Please rewrite every line of the records below, replacing each "moved" with "shifted" and keeping everything else unchanged. Leave the picture lines out of your answer.

**Supplied records**:
§ §

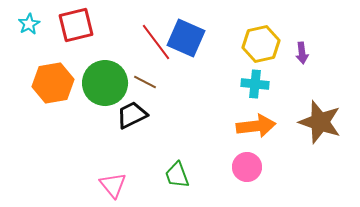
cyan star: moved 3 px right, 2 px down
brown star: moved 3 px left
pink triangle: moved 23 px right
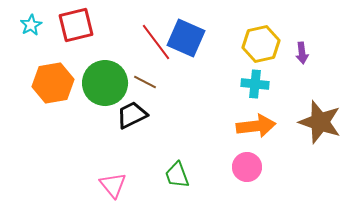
cyan star: moved 2 px right, 1 px down
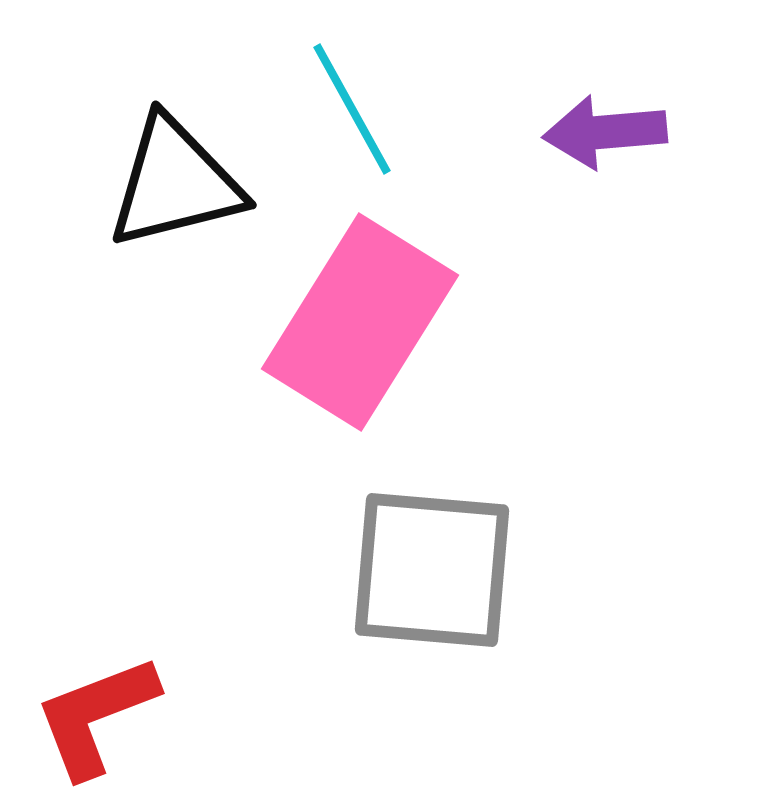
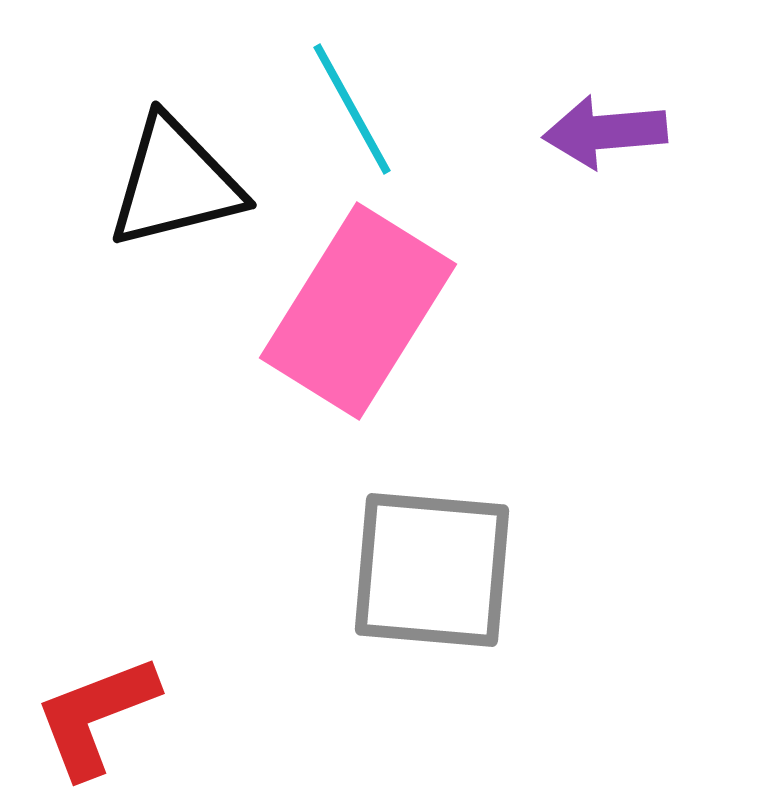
pink rectangle: moved 2 px left, 11 px up
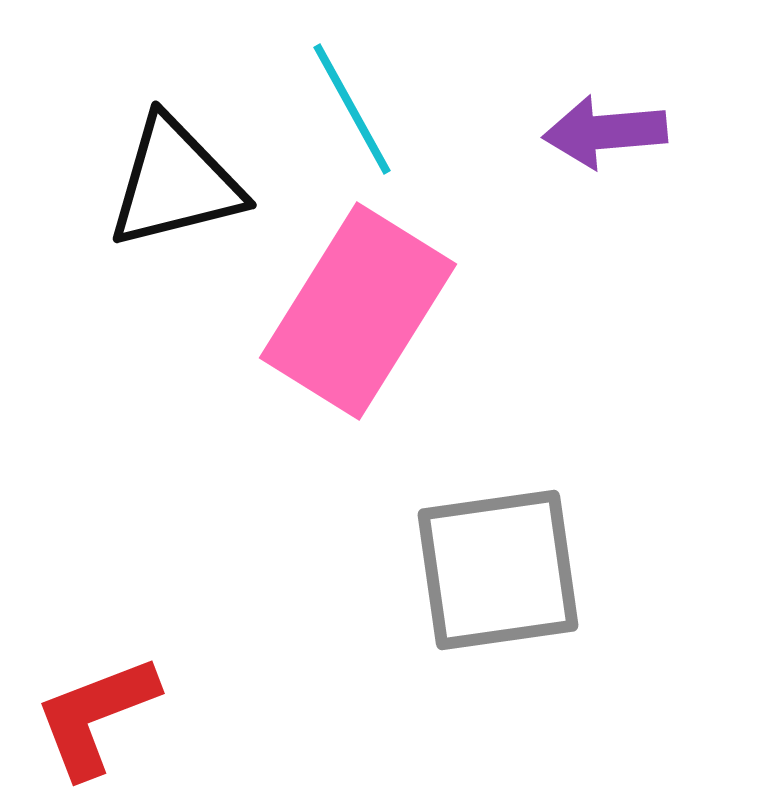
gray square: moved 66 px right; rotated 13 degrees counterclockwise
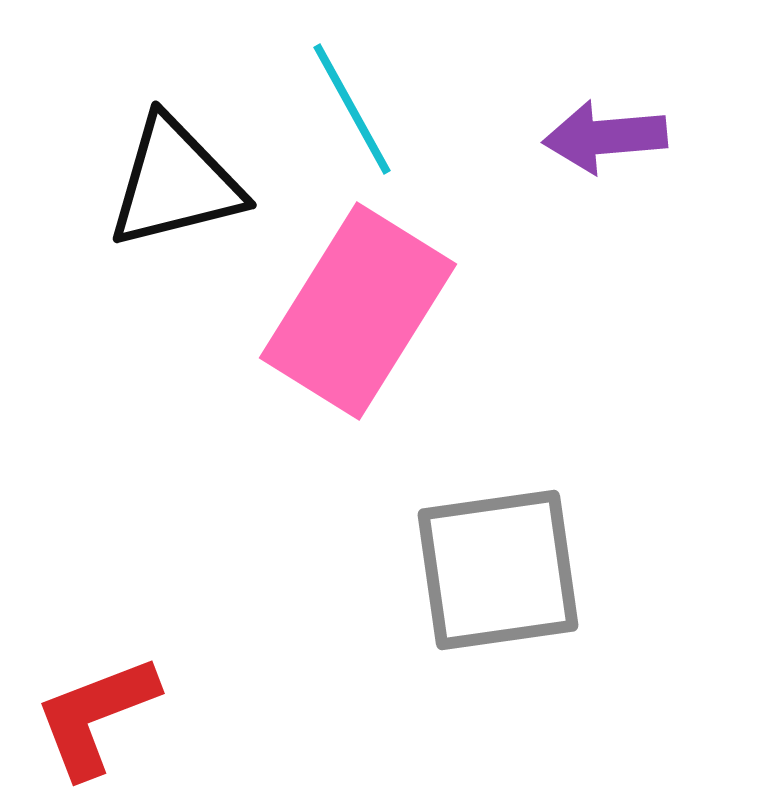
purple arrow: moved 5 px down
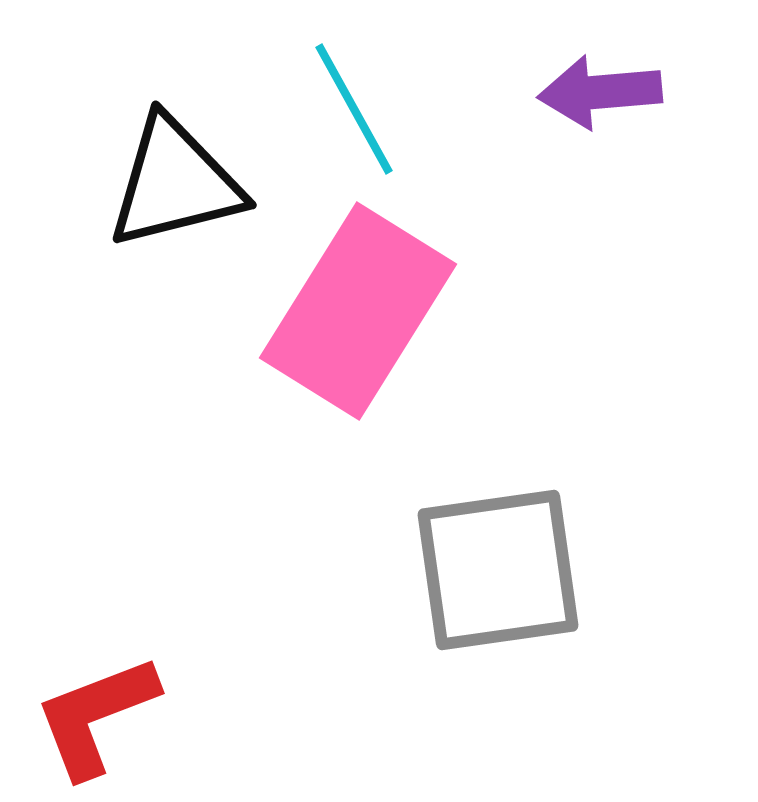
cyan line: moved 2 px right
purple arrow: moved 5 px left, 45 px up
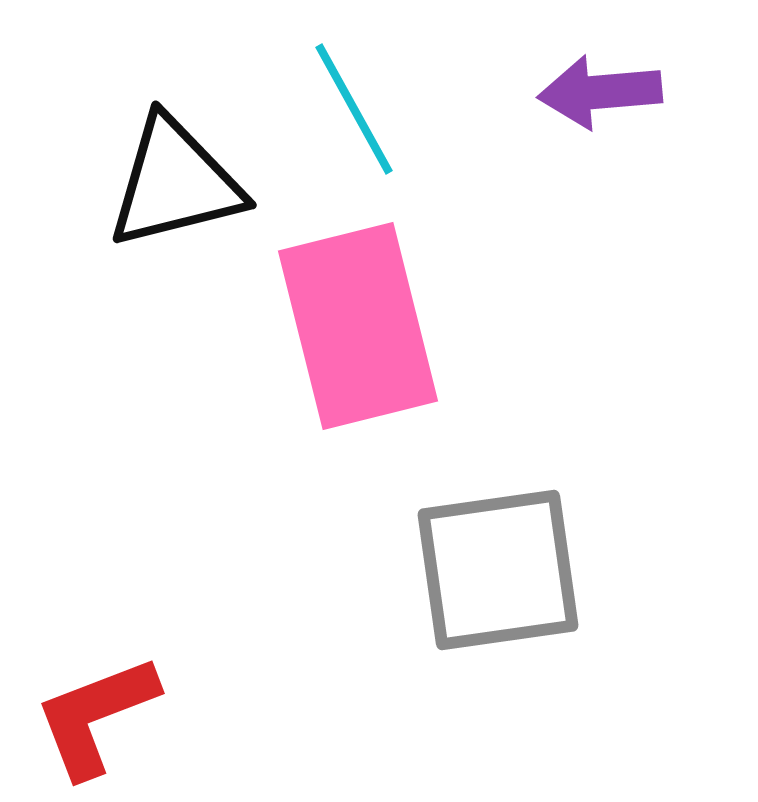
pink rectangle: moved 15 px down; rotated 46 degrees counterclockwise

§ §

**Completed task**:
cyan star: shifted 3 px right, 2 px down
brown star: shifted 3 px left
pink triangle: shifted 23 px right
cyan star: shifted 2 px right, 1 px down
pink rectangle: shifted 2 px left, 11 px up
gray square: shifted 66 px right; rotated 13 degrees counterclockwise
purple arrow: shifted 5 px down
cyan line: shifted 2 px right
purple arrow: shifted 5 px left, 45 px up
pink rectangle: shifted 15 px down; rotated 46 degrees counterclockwise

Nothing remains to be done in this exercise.